Source records
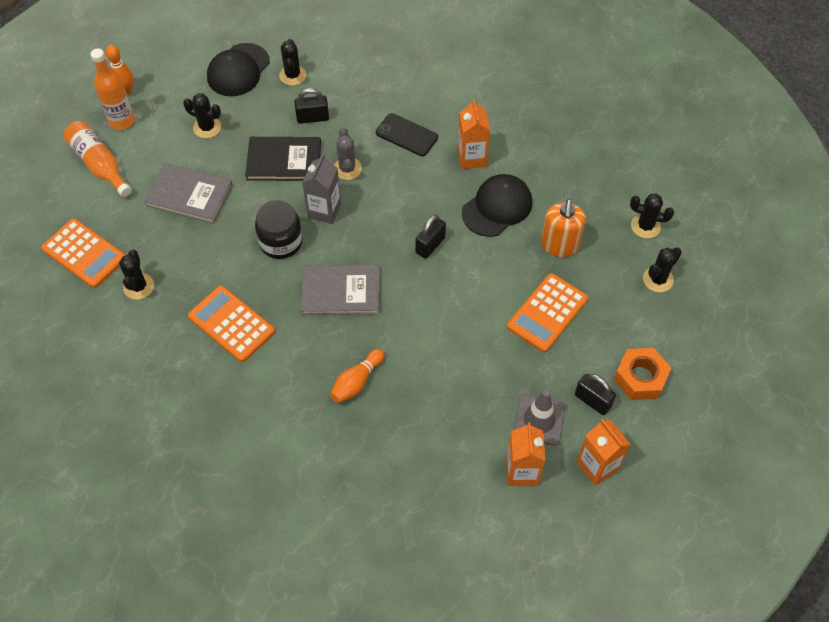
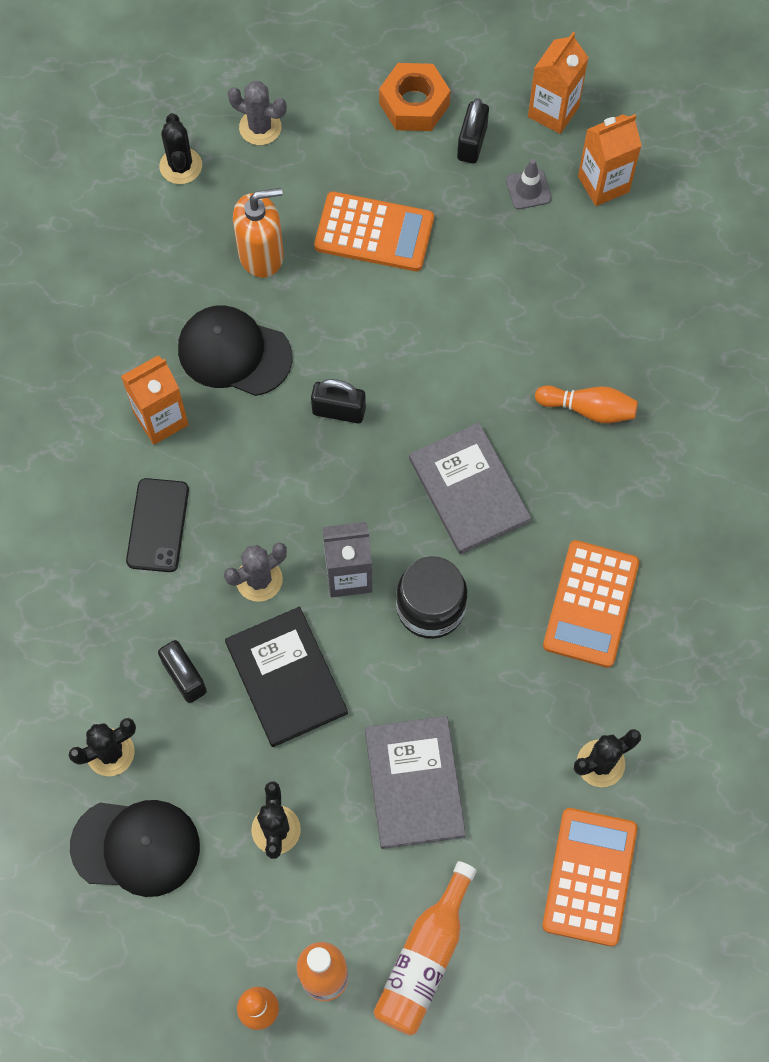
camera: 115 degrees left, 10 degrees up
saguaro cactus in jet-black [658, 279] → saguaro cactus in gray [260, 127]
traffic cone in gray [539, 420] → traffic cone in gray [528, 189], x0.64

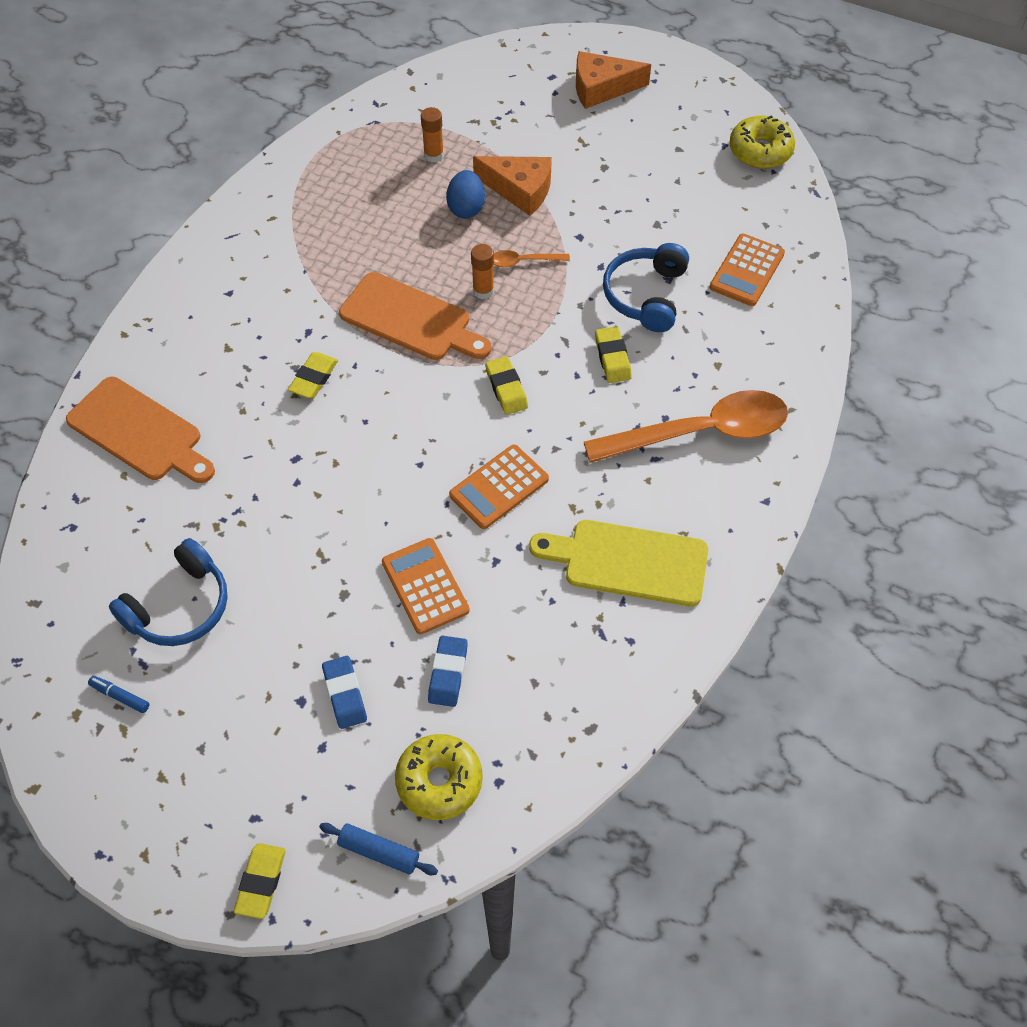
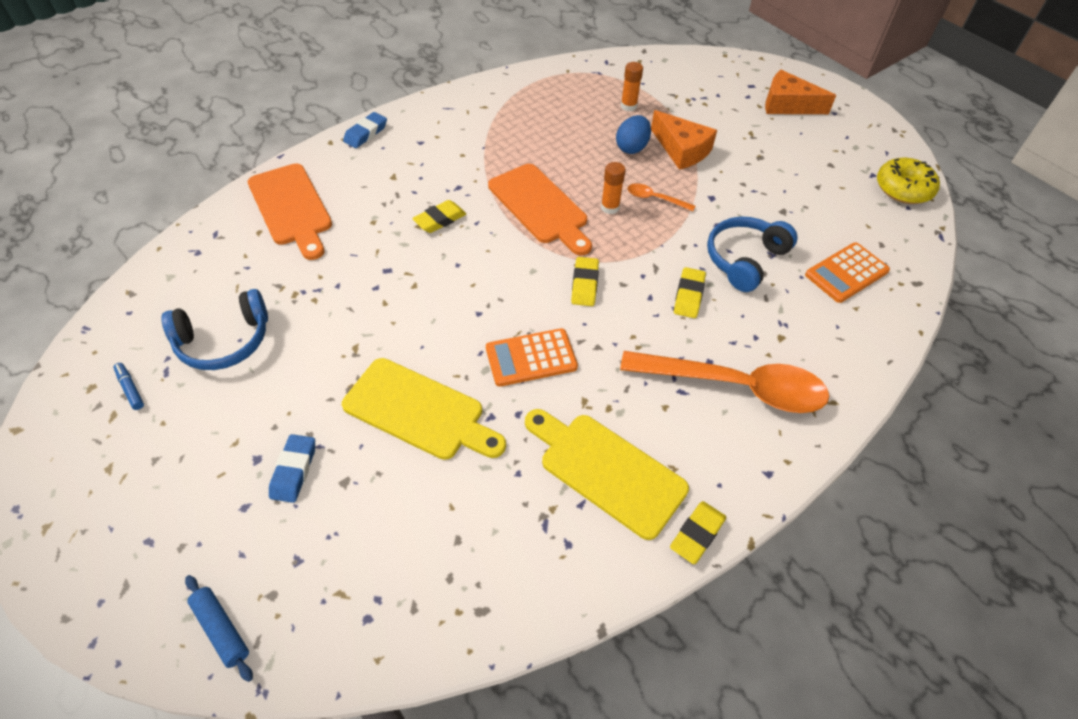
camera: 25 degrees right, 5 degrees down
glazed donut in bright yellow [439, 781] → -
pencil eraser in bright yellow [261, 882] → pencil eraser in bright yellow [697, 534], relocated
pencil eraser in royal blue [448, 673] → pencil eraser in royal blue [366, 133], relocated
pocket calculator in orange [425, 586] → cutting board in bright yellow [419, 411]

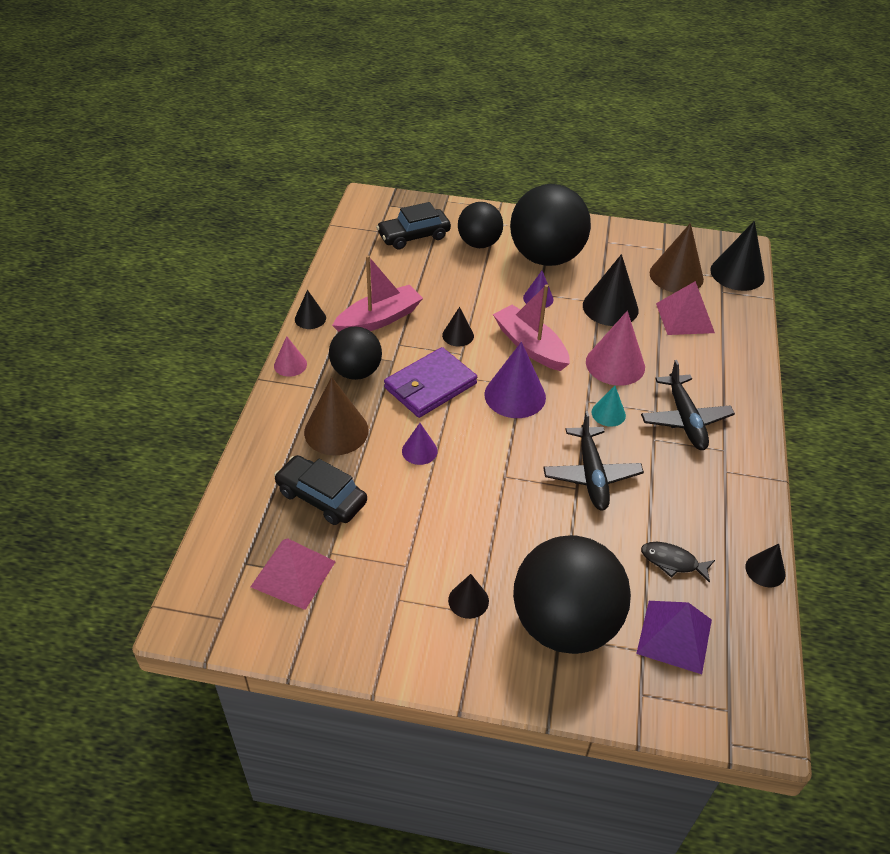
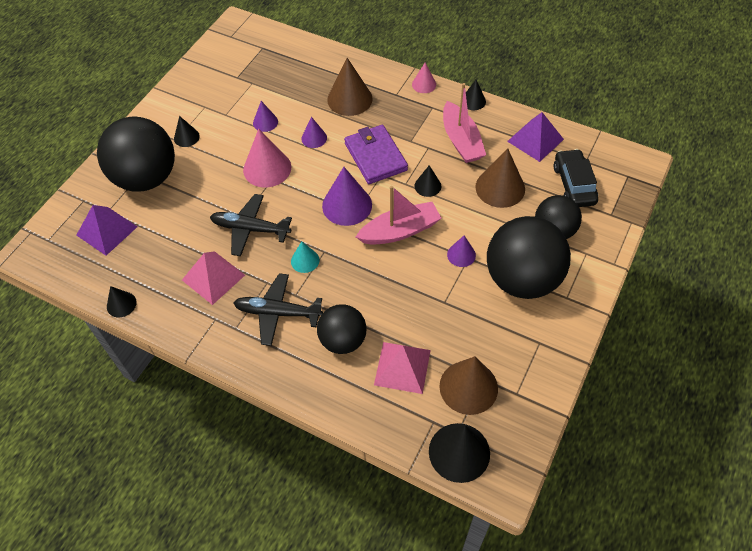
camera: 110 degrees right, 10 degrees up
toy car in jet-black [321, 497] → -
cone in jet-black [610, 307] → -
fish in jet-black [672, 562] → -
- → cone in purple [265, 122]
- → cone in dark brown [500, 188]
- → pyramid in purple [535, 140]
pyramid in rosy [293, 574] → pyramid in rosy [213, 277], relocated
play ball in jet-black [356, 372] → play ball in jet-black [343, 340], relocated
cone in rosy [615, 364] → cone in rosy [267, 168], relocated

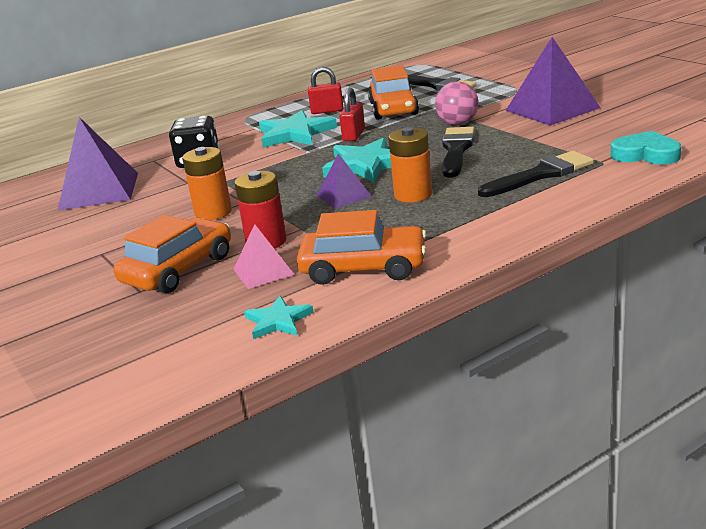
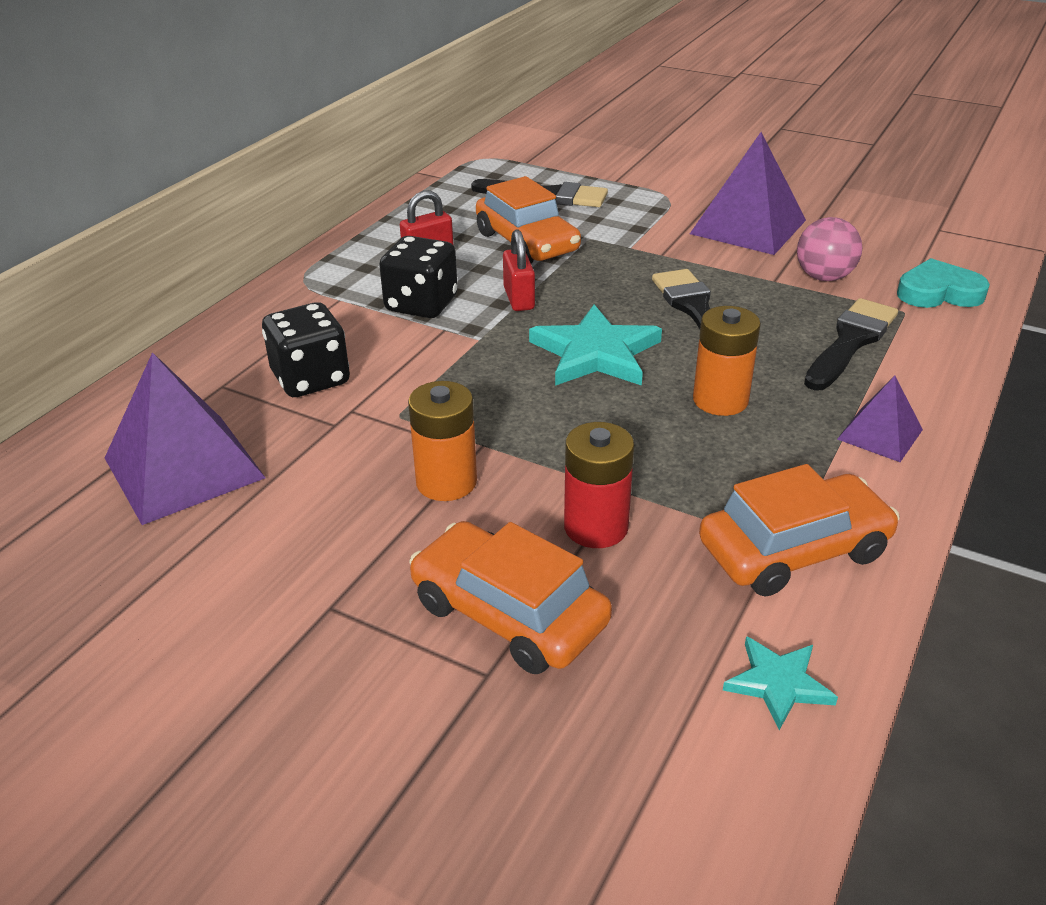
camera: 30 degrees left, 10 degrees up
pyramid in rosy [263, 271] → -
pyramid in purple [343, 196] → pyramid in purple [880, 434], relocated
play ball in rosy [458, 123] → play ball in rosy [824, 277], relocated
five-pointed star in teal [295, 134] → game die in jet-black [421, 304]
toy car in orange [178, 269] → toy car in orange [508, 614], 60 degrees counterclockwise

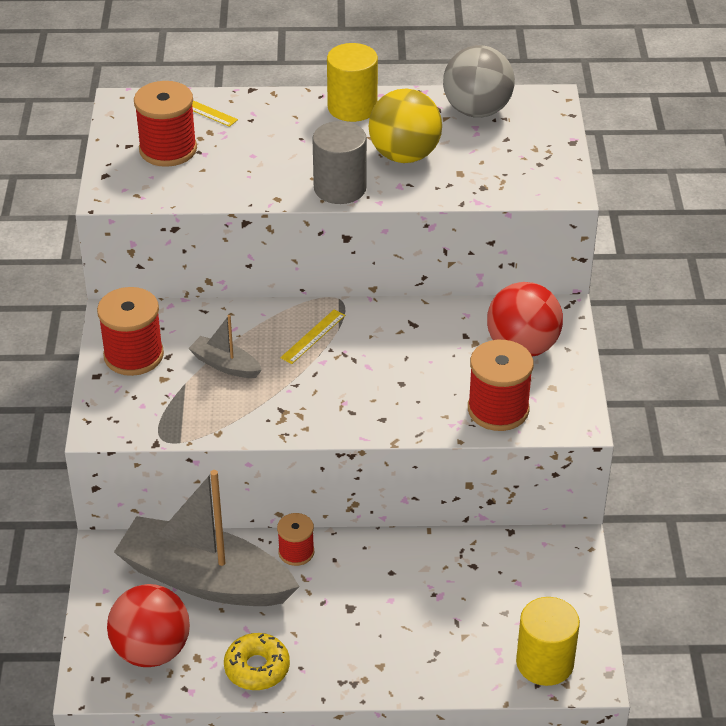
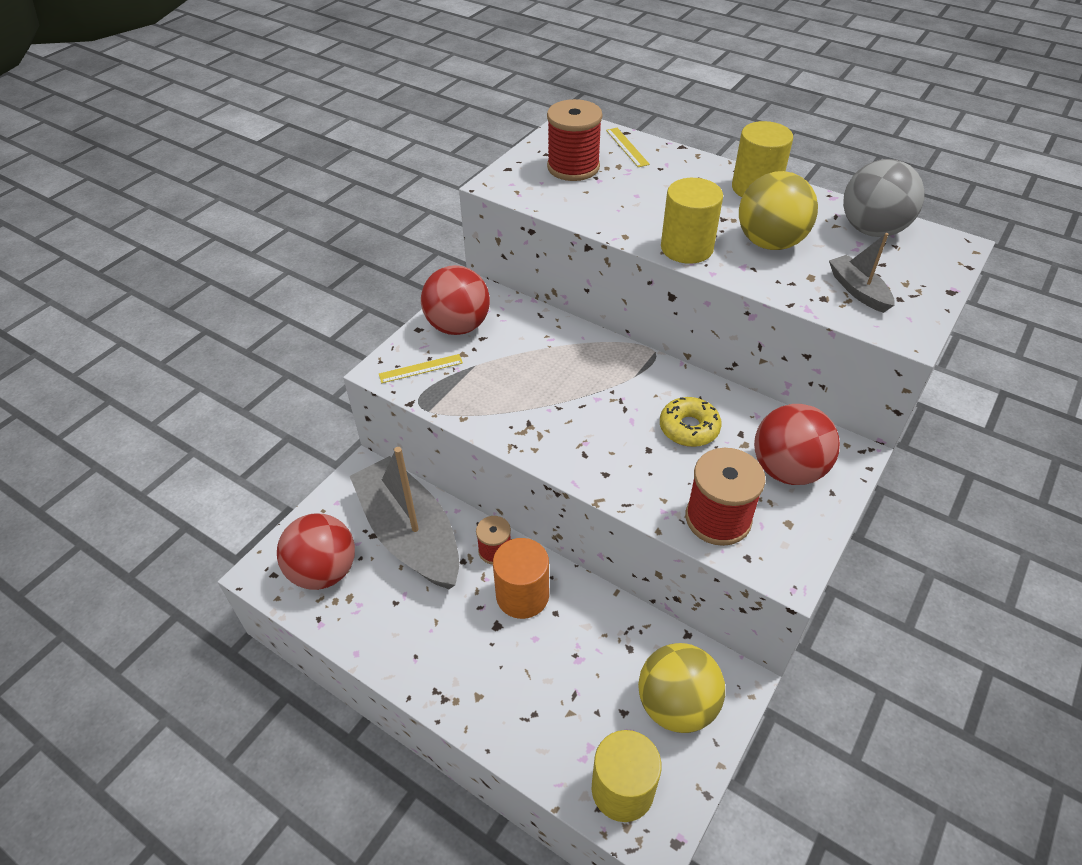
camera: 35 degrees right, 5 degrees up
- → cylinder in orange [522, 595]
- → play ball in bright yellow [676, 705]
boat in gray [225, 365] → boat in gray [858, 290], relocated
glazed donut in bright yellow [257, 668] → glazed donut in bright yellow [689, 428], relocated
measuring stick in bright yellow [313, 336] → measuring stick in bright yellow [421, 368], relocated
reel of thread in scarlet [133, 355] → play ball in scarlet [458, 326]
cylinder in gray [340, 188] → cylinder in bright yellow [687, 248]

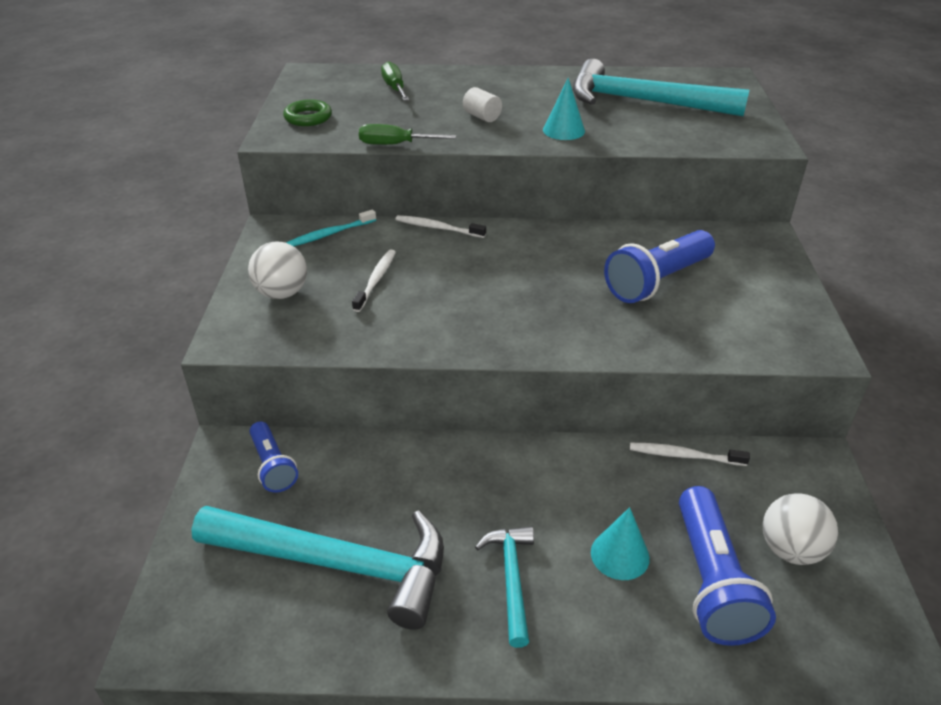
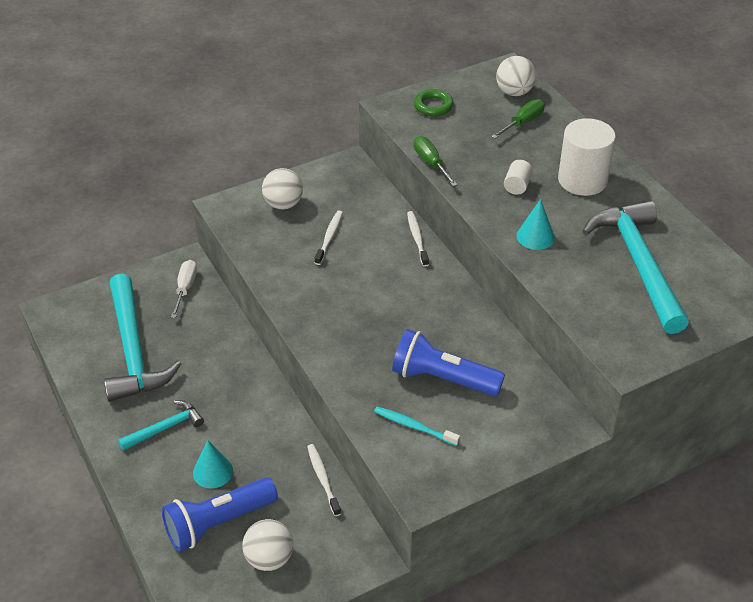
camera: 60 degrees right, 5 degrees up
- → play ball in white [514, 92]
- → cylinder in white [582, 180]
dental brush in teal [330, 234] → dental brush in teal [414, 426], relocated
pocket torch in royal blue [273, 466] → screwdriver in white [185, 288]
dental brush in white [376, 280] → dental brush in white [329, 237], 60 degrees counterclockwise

Task directions
Take the lines from the start of the listing above through the line with "saguaro cactus in jet-black", both ends included, and copy them exactly, leaving the pictures behind.

Answer area
camera: 115 degrees left, 10 degrees up
saguaro cactus in jet-black [658, 279] → saguaro cactus in gray [260, 127]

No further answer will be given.